+++ Data for review

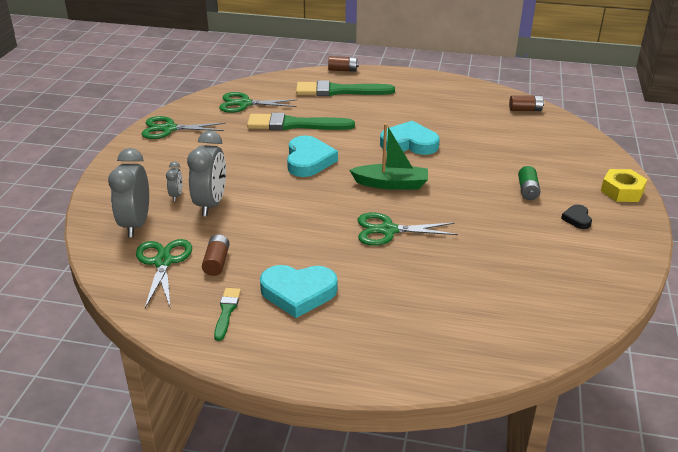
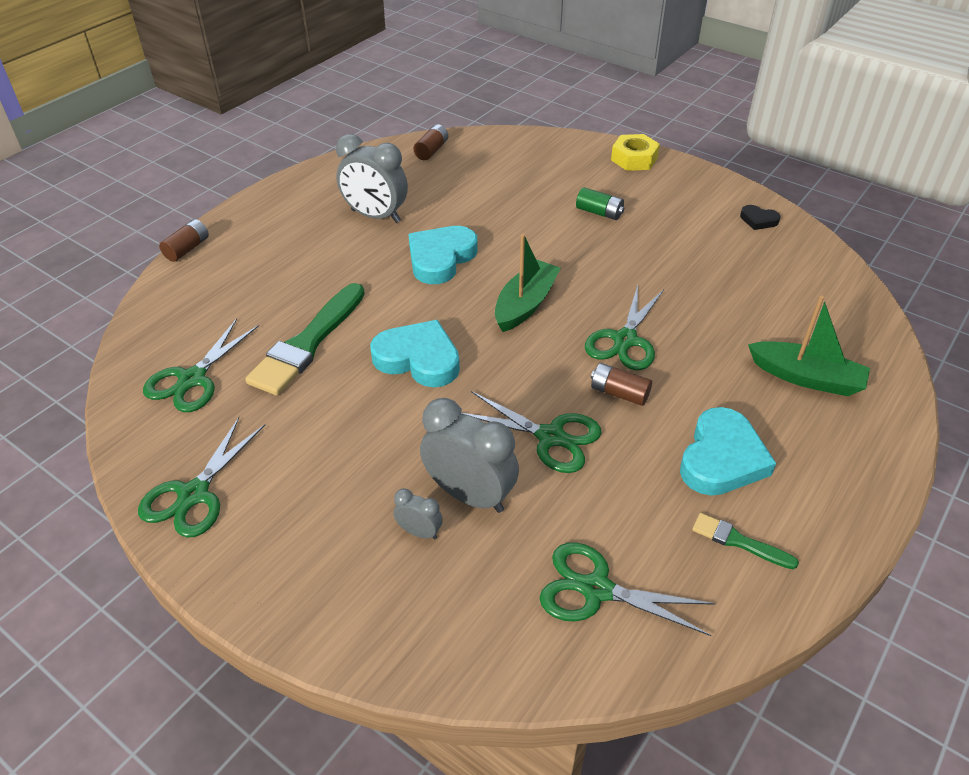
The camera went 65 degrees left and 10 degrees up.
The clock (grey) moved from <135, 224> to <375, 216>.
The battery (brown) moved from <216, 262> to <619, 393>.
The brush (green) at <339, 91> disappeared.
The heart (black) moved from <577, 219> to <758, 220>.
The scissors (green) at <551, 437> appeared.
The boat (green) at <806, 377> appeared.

++++++
+++ Data for review

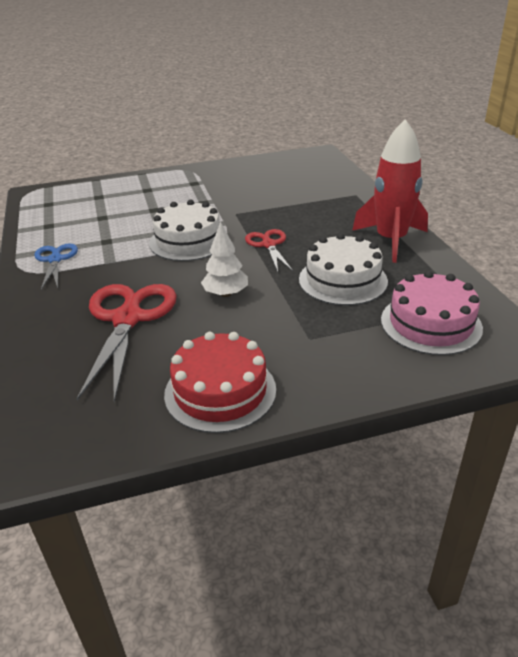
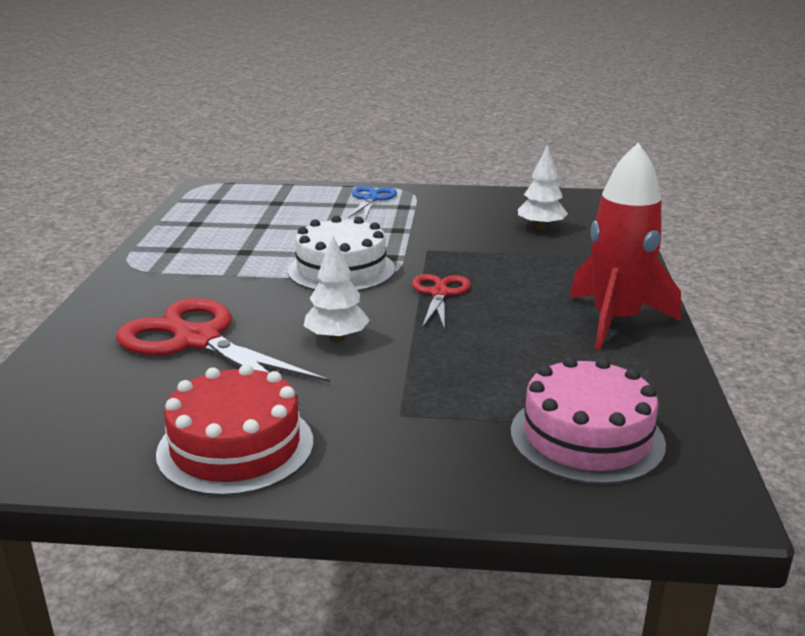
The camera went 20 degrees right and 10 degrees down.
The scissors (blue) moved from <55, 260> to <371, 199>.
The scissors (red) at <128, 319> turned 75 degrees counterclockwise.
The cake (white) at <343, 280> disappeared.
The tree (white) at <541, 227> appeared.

++++++
+++ Data for review

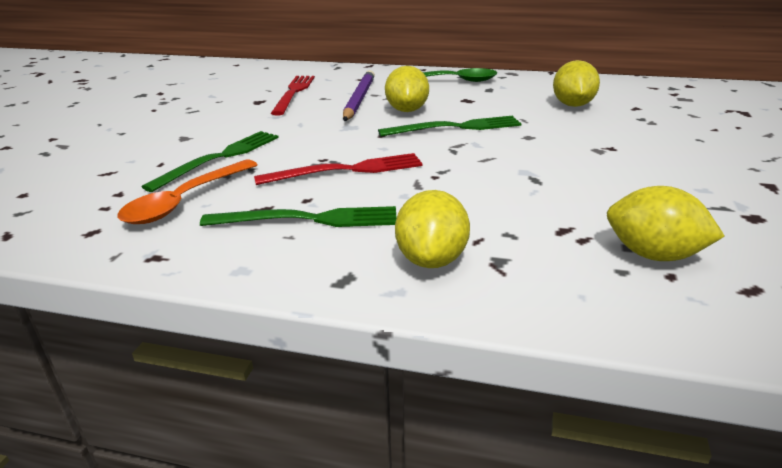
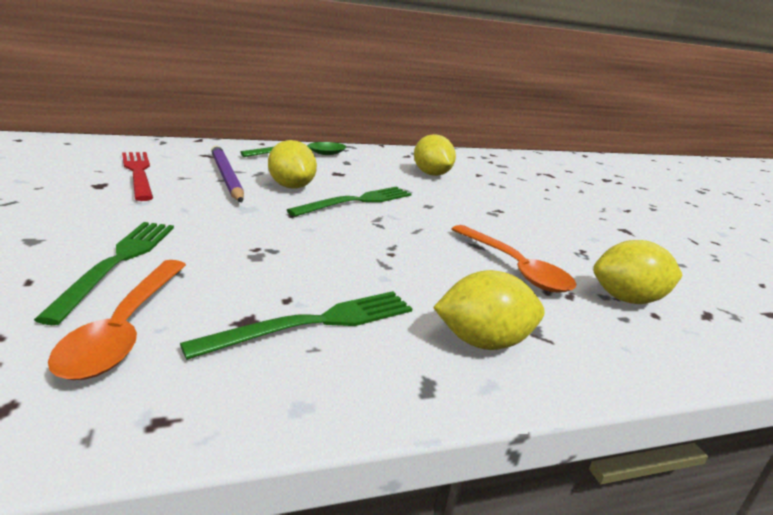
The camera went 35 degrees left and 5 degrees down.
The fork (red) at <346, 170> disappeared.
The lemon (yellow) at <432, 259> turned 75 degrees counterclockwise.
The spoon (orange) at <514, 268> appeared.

++++++

- **Exercise brief**
Go through the records above and return every line that holds the string "white".

- **Written response**
The cake (white) at <343, 280> disappeared.
The tree (white) at <541, 227> appeared.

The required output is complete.